▸ **DESCRIPTION OF THE TASK**: Below is some material. Set down exactly the line where "(213, 276) = (404, 236): brown brush -> none" appears and all lines after it, and stop at the last line.

▸ **WORKING DATA**:
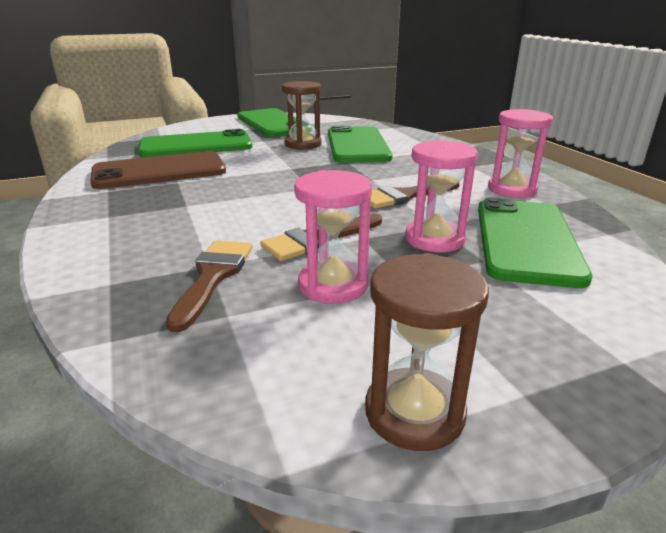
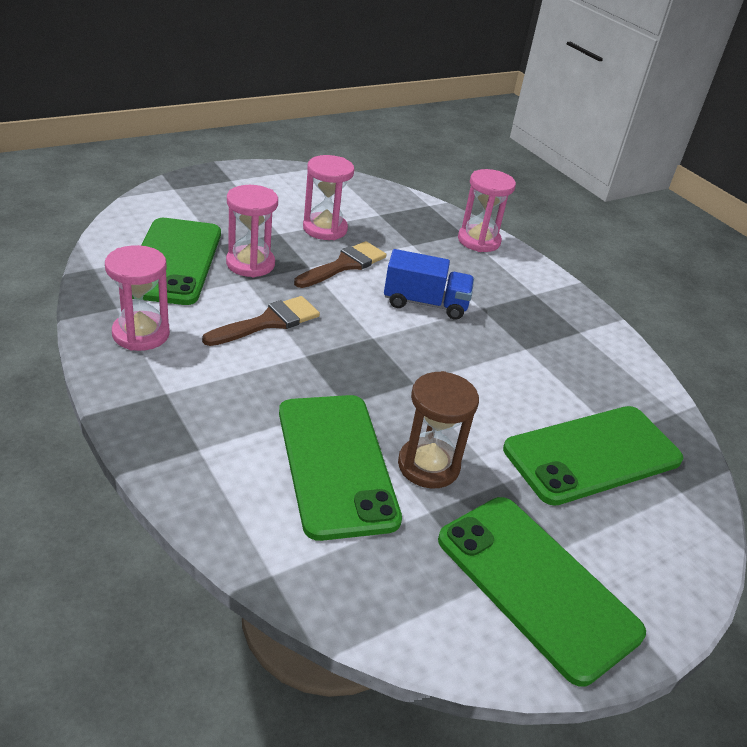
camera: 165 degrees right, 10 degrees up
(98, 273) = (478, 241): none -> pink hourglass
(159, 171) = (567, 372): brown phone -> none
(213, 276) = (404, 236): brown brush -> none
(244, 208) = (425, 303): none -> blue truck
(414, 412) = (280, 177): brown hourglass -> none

▸ **THE ANSWER**:
(213, 276) = (404, 236): brown brush -> none
(244, 208) = (425, 303): none -> blue truck
(414, 412) = (280, 177): brown hourglass -> none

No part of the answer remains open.